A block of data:
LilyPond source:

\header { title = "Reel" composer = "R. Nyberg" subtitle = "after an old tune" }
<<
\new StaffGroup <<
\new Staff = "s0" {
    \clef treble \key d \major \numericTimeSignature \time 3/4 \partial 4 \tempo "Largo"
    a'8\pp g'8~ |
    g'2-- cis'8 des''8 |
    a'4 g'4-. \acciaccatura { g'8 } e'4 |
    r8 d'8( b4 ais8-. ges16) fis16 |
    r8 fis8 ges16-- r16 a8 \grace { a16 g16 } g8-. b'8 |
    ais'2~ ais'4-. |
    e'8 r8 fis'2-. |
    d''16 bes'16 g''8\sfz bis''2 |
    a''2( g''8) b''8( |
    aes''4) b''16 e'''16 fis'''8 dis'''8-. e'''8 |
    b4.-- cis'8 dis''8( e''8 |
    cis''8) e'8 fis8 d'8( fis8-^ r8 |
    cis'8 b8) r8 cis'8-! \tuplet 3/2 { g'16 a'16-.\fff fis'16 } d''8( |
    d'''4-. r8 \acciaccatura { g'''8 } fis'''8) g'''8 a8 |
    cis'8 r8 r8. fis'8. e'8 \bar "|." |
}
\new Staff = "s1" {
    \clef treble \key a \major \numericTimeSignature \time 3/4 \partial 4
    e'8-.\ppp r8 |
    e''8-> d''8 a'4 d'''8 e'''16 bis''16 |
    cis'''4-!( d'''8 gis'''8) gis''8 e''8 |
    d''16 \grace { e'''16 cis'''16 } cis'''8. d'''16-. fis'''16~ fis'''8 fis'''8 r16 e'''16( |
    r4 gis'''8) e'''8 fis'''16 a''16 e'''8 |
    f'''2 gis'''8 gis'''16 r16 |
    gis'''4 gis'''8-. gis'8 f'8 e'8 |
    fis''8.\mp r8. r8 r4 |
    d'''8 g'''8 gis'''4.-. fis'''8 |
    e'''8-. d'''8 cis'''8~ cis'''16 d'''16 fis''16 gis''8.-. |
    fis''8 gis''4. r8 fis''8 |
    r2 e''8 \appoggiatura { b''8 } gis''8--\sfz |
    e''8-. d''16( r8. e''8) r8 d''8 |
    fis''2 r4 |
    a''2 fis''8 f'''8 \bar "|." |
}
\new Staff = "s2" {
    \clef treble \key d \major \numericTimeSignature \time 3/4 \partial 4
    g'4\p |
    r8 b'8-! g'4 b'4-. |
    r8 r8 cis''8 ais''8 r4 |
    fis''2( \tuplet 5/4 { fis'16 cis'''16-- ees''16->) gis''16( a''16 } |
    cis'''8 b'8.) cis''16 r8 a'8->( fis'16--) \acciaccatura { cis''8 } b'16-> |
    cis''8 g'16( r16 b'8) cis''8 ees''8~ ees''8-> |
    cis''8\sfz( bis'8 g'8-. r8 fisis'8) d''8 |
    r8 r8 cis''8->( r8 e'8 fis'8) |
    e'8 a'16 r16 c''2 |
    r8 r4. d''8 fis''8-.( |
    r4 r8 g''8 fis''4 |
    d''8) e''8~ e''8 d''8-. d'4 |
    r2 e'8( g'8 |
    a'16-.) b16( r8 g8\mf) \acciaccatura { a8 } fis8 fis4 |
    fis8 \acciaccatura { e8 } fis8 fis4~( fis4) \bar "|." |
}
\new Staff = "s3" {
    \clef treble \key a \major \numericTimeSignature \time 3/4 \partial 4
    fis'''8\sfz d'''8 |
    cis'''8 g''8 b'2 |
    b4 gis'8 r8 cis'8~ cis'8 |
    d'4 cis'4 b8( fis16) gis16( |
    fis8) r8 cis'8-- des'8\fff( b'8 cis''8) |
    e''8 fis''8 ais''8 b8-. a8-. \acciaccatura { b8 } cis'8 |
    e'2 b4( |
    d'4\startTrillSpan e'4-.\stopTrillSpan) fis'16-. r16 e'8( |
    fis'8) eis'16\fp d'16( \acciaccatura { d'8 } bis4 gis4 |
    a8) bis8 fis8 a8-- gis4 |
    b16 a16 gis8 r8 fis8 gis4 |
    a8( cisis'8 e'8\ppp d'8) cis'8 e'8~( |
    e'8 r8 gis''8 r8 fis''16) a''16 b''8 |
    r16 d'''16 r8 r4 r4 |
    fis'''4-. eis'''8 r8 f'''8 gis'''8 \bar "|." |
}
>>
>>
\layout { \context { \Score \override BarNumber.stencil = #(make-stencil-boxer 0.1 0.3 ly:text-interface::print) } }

• Challenge:
Gather every line of the items above that contains the string "tuplet", and note that case counts.

• Complete answer:
    cis'8 b8) r8 cis'8-! \tuplet 3/2 { g'16 a'16-.\fff fis'16 } d''8( |
    fis''2( \tuplet 5/4 { fis'16 cis'''16-- ees''16->) gis''16( a''16 } |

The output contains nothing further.